### EXERCISE DATA ###

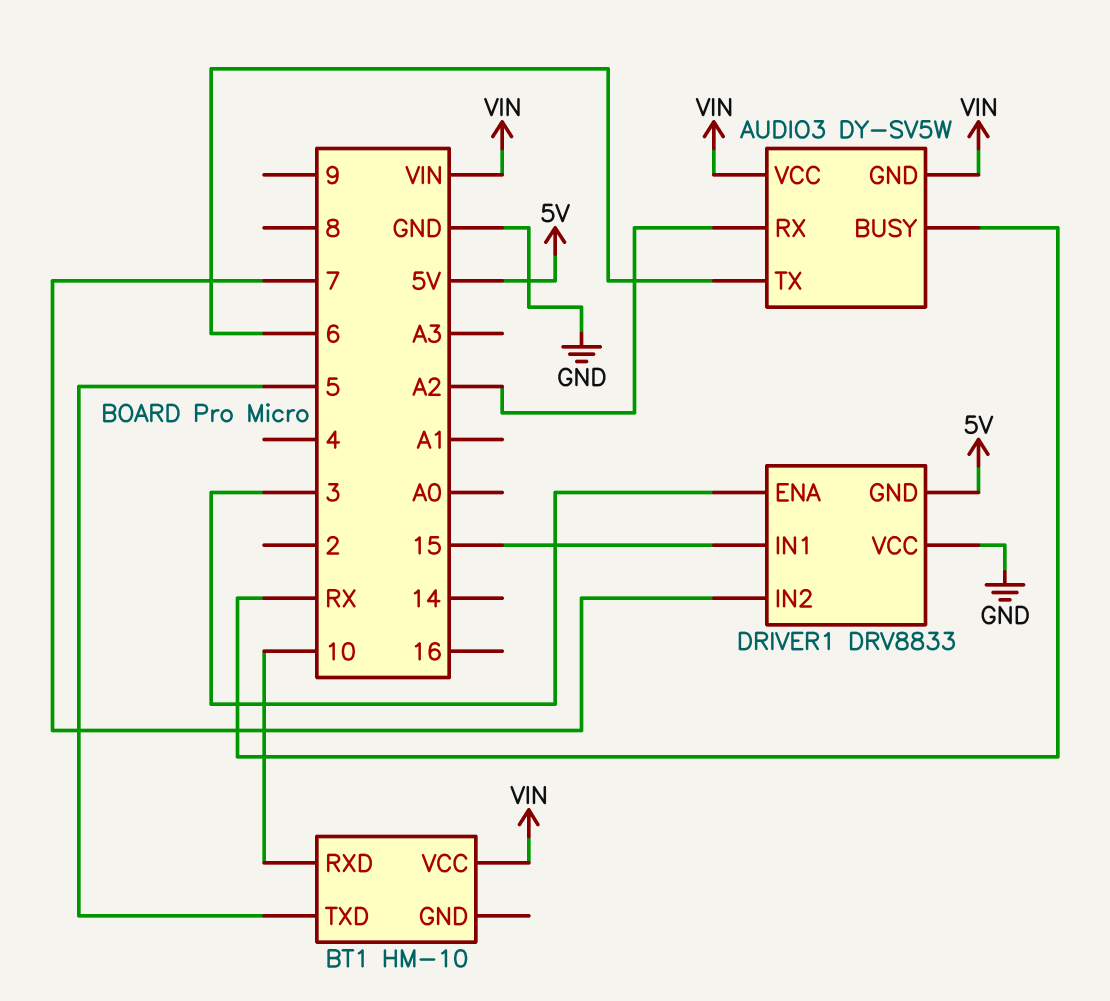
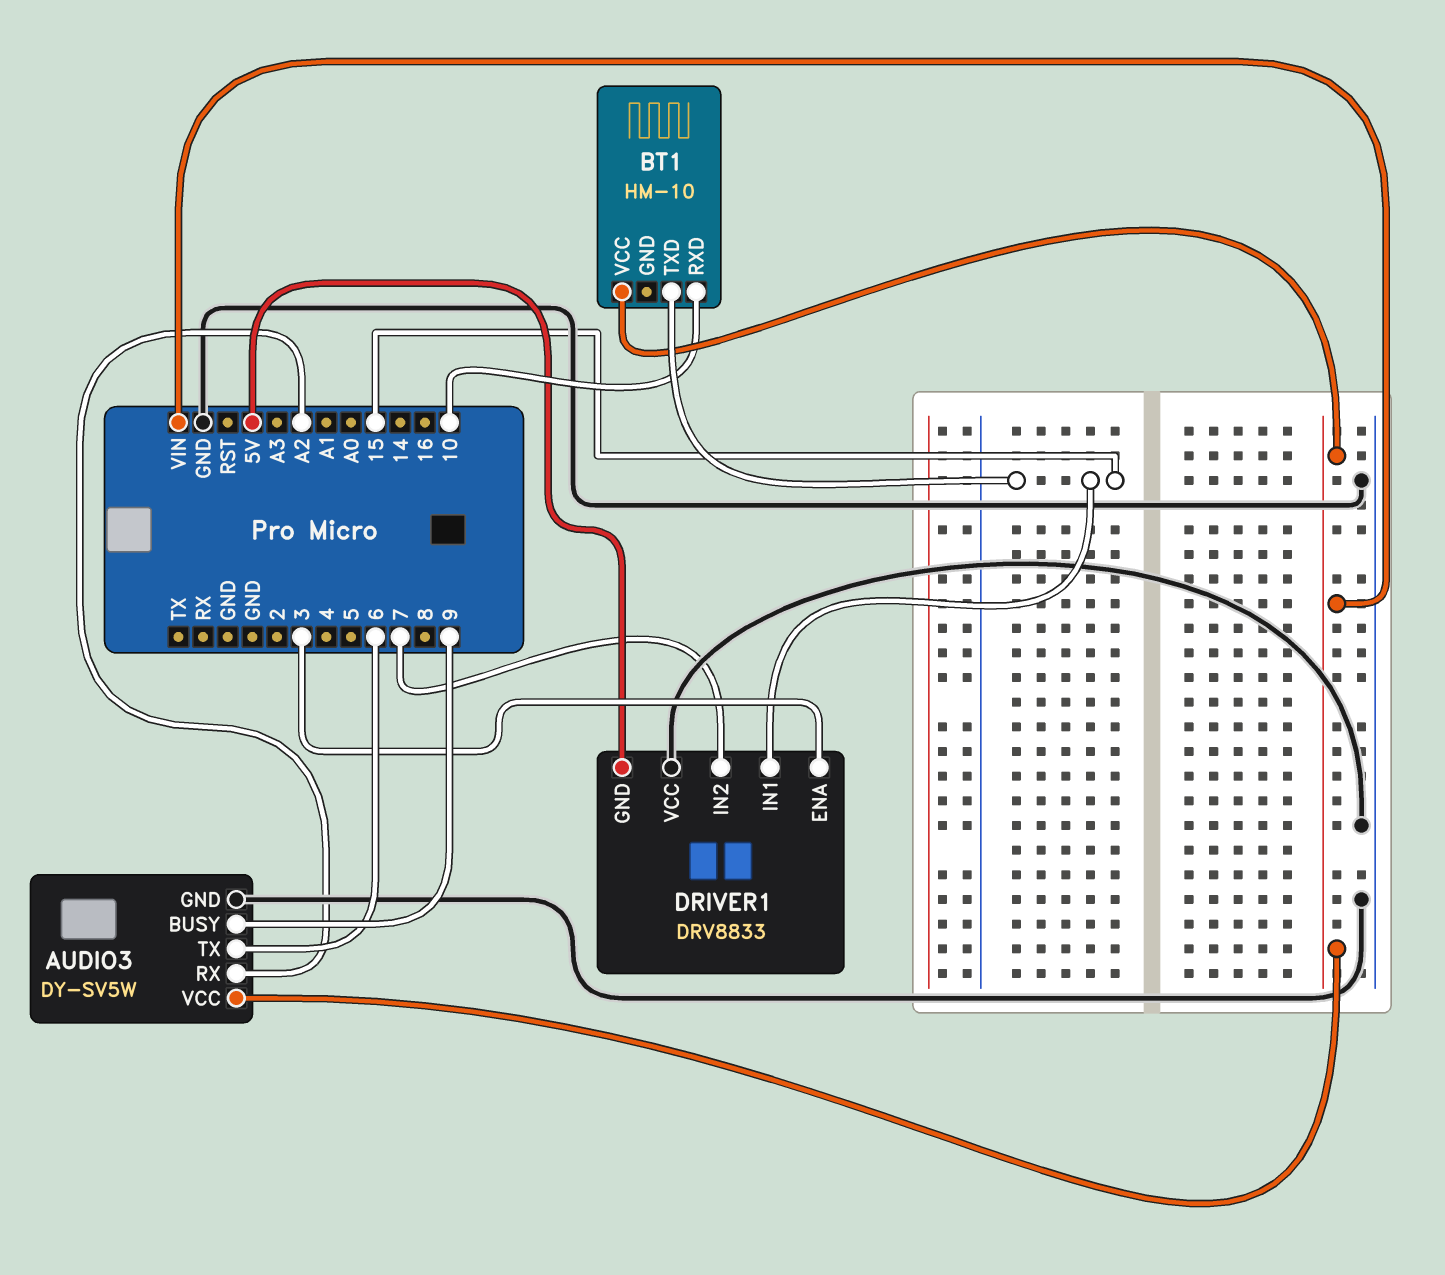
AUDIO3 pin BUSY: RX -> 9
AUDIO3 pin GND: VIN -> GND
BT1 pin TXD: 5 -> 15

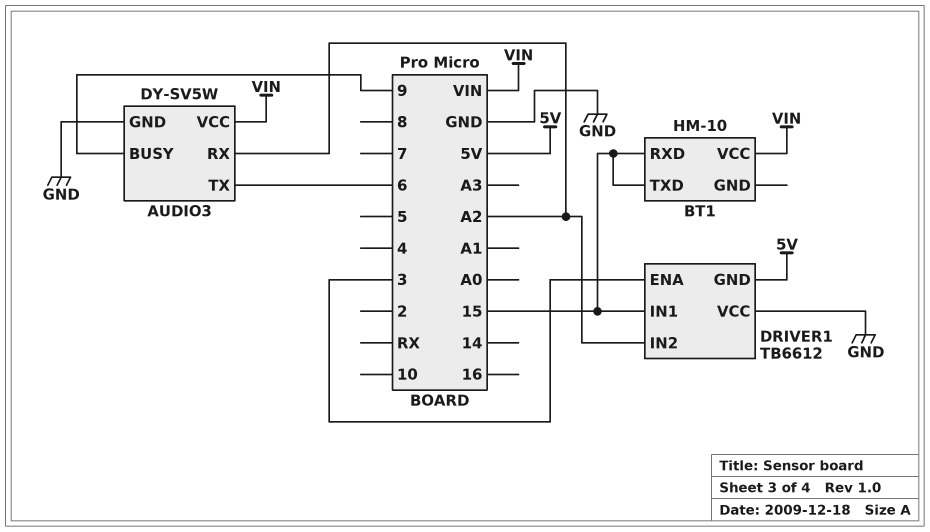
BT1 pin RXD: 10 -> 15
DRIVER1: DRV8833 -> TB6612
DRIVER1 pin IN2: 7 -> A2

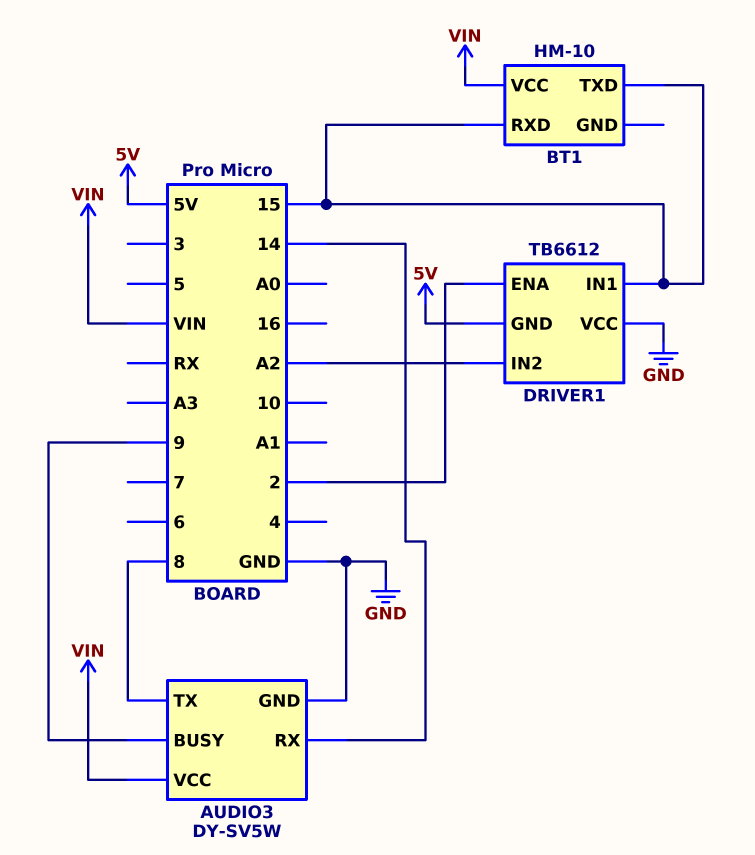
AUDIO3 pin RX: A2 -> 14
AUDIO3 pin TX: 6 -> 8
DRIVER1 pin ENA: 3 -> 2

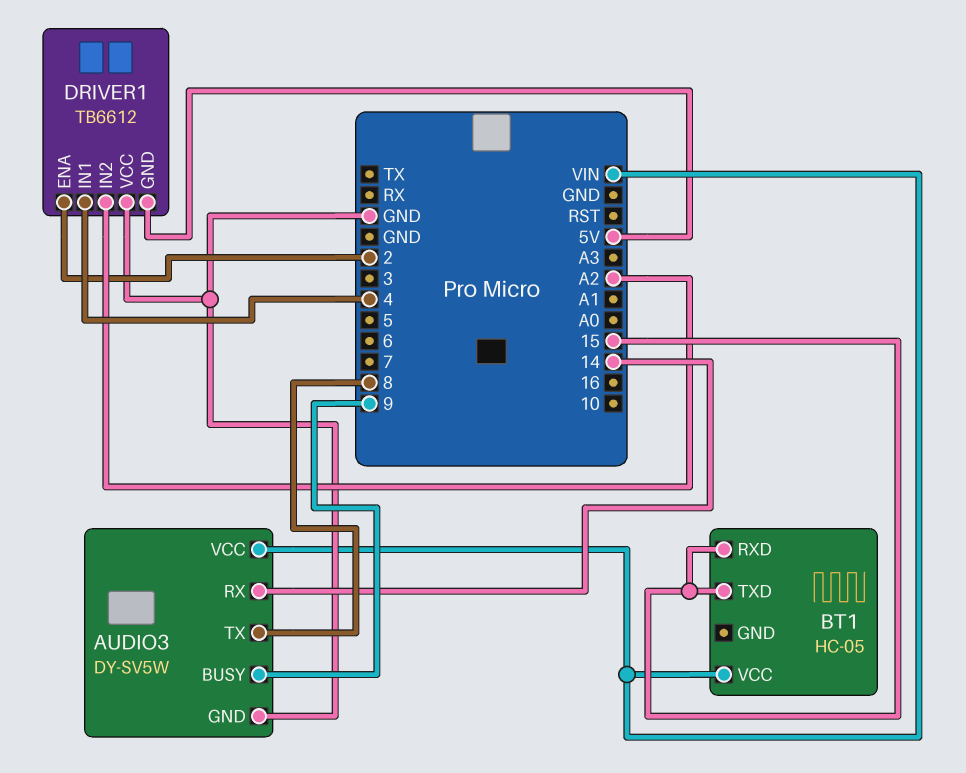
BT1: HM-10 -> HC-05
DRIVER1 pin IN1: 15 -> 4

###

_WHAT YOU SHOULD DO_
No pictures belong in the copy. Return exactly the lines from the line containing "DRIVER1 pin ENA: 3 -> 2" through the last line of the listing.

_EXERCISE RESPONSE_
DRIVER1 pin ENA: 3 -> 2

BT1: HM-10 -> HC-05
DRIVER1 pin IN1: 15 -> 4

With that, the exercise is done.